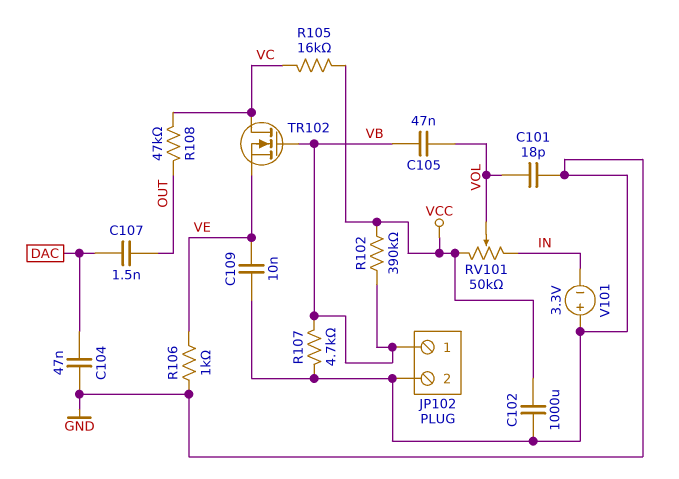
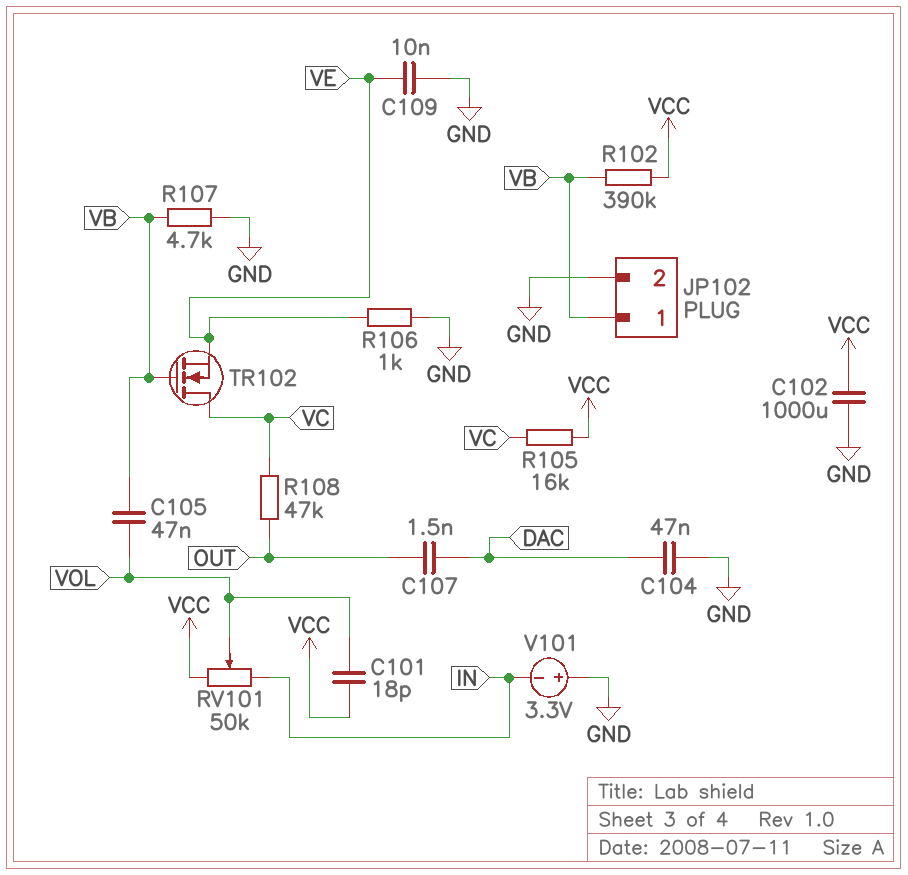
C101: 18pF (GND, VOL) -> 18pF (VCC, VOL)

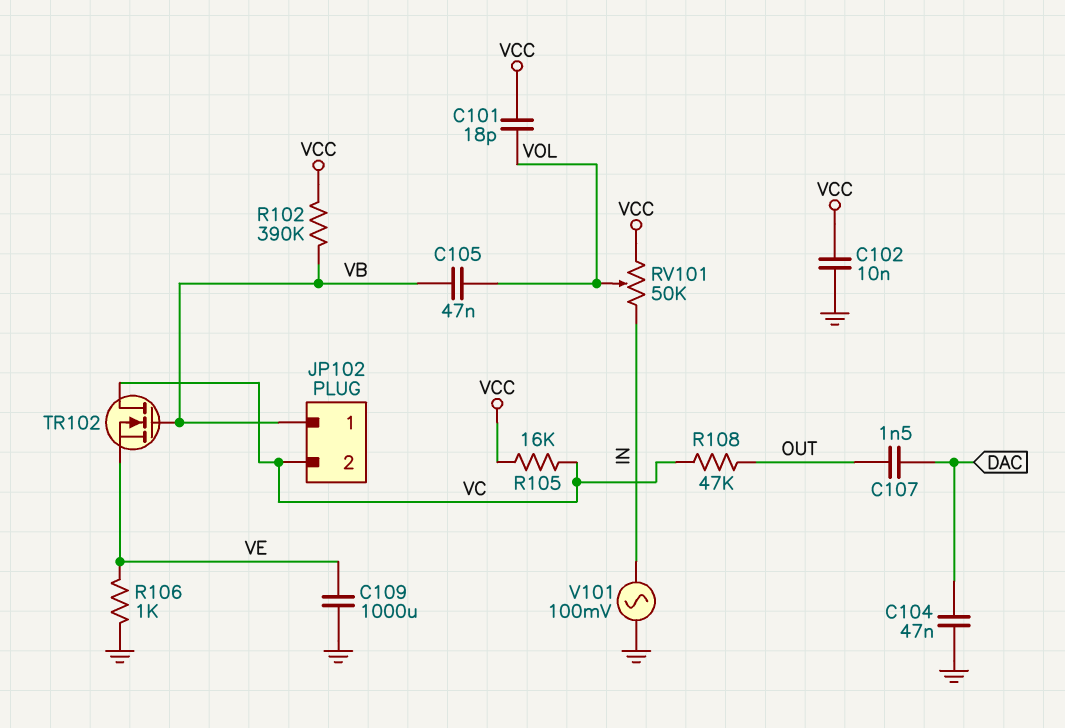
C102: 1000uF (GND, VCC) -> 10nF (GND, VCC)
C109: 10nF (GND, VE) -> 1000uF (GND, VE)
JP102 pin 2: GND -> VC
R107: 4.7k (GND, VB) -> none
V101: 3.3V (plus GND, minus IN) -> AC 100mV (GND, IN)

+ + +

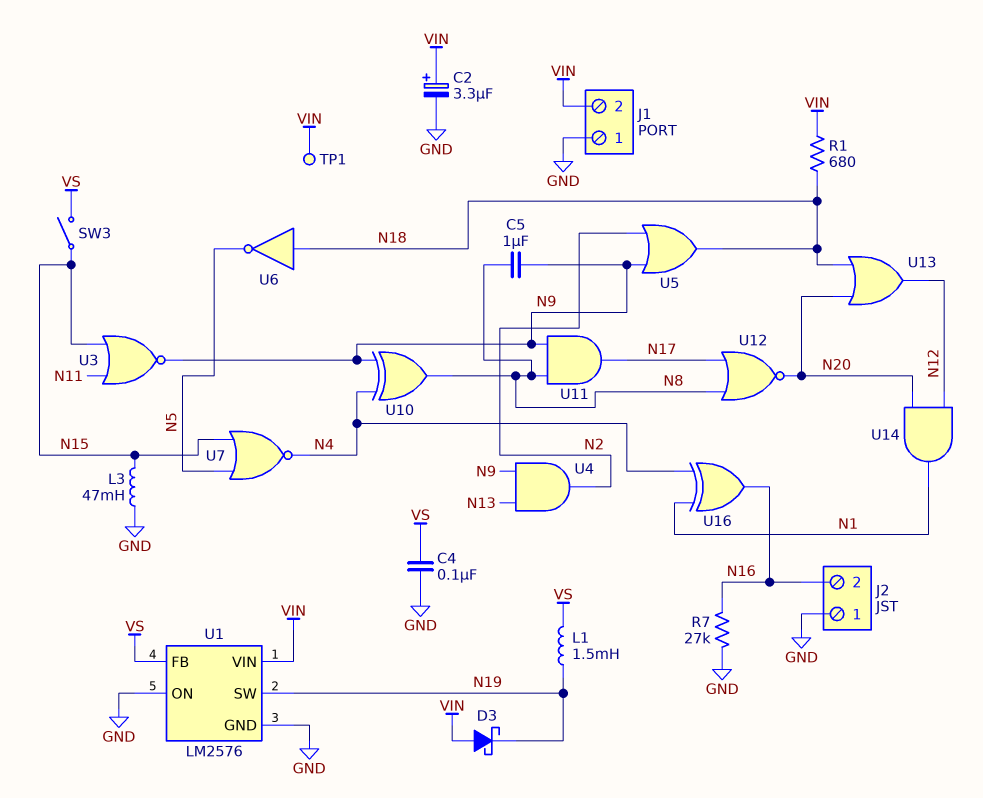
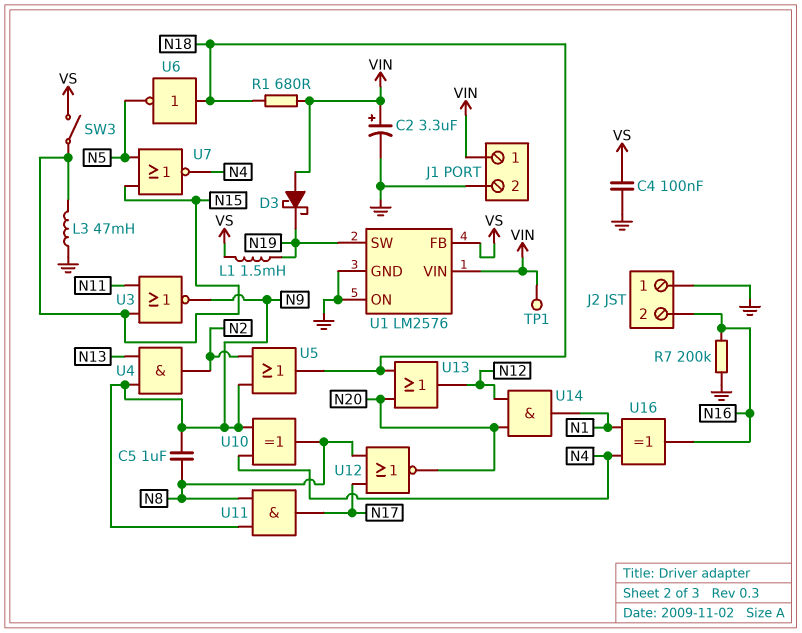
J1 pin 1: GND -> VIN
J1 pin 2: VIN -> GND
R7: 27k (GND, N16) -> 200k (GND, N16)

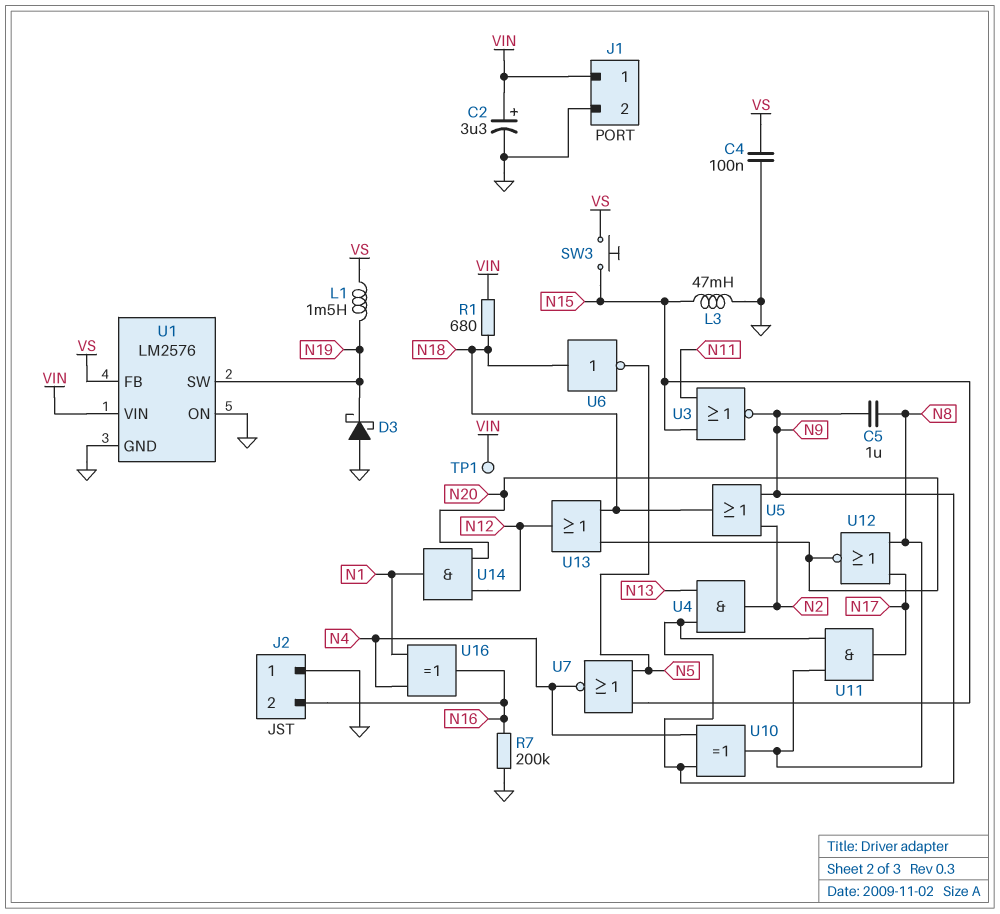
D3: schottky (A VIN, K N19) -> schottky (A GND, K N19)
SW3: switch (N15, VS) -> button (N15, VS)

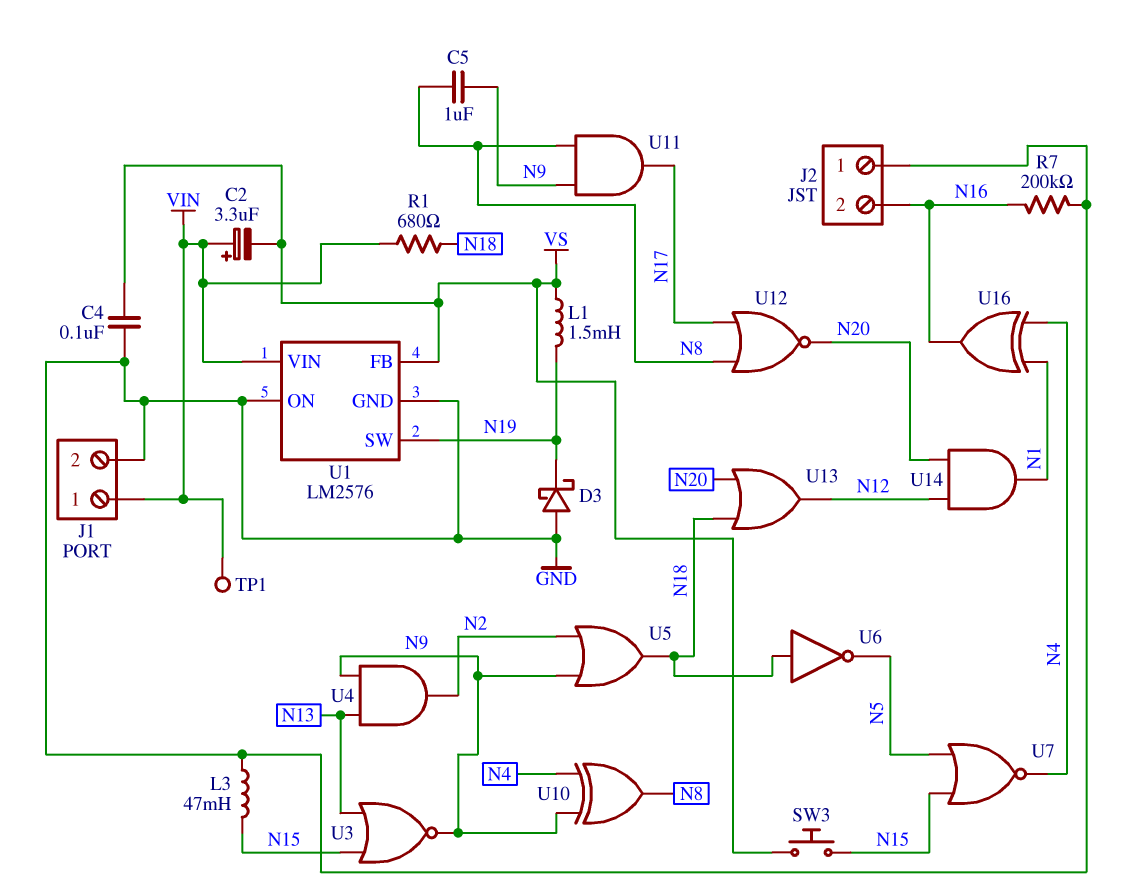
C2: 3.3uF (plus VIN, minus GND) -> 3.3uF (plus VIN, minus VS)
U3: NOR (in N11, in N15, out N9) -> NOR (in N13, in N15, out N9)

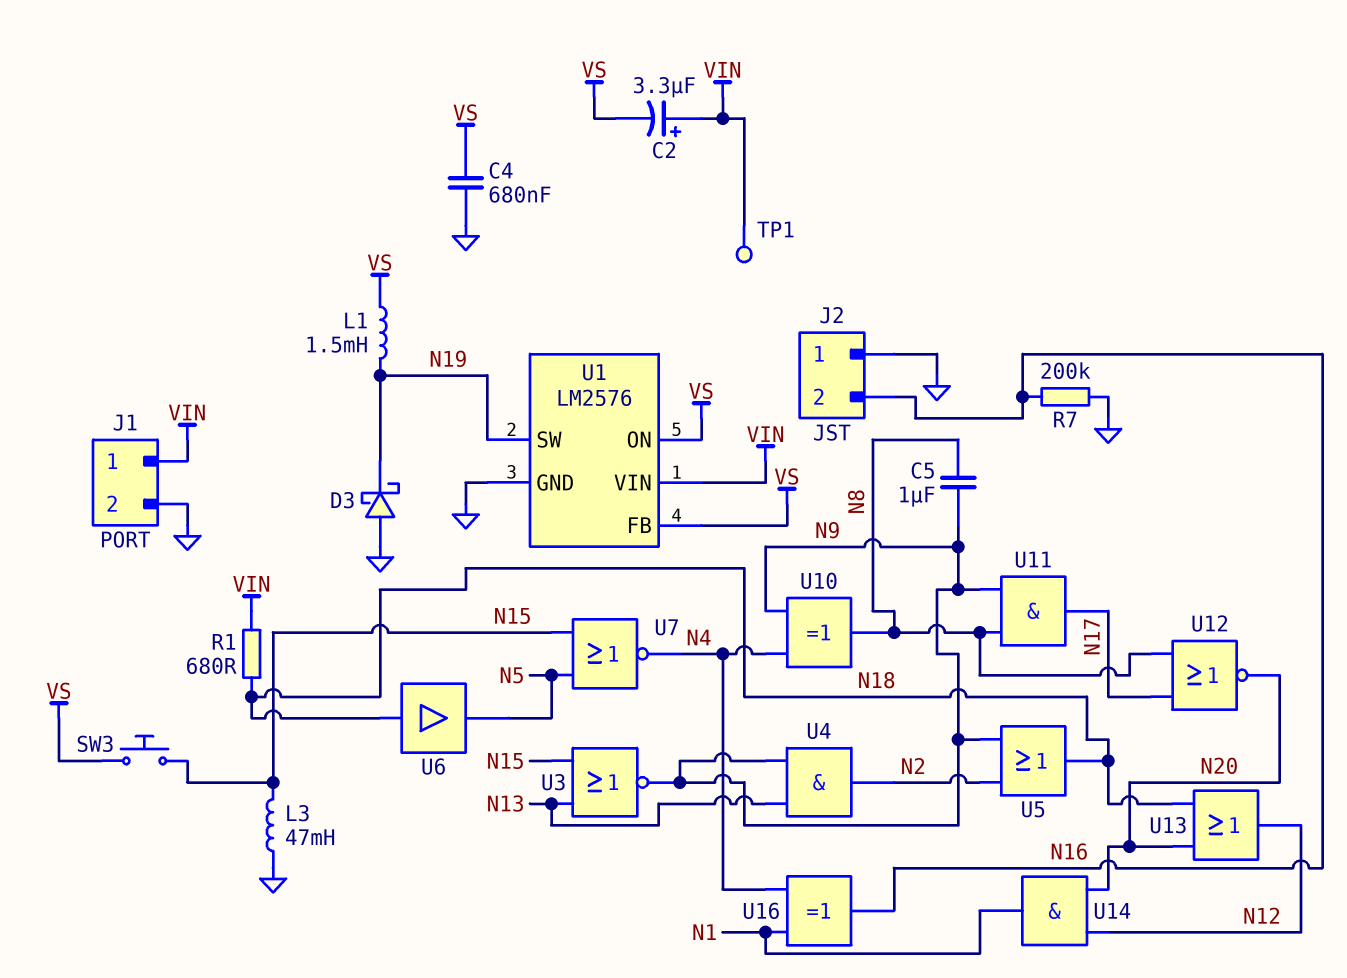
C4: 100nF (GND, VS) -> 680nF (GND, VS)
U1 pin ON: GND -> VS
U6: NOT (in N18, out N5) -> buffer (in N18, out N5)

+ + +

:: WORK ITEM ::
Copy out each line of the listing that contains the word "plus".

:: ANSWER TO THE EXERCISE ::
V101: 3.3V (plus GND, minus IN) -> AC 100mV (GND, IN)
C2: 3.3uF (plus VIN, minus GND) -> 3.3uF (plus VIN, minus VS)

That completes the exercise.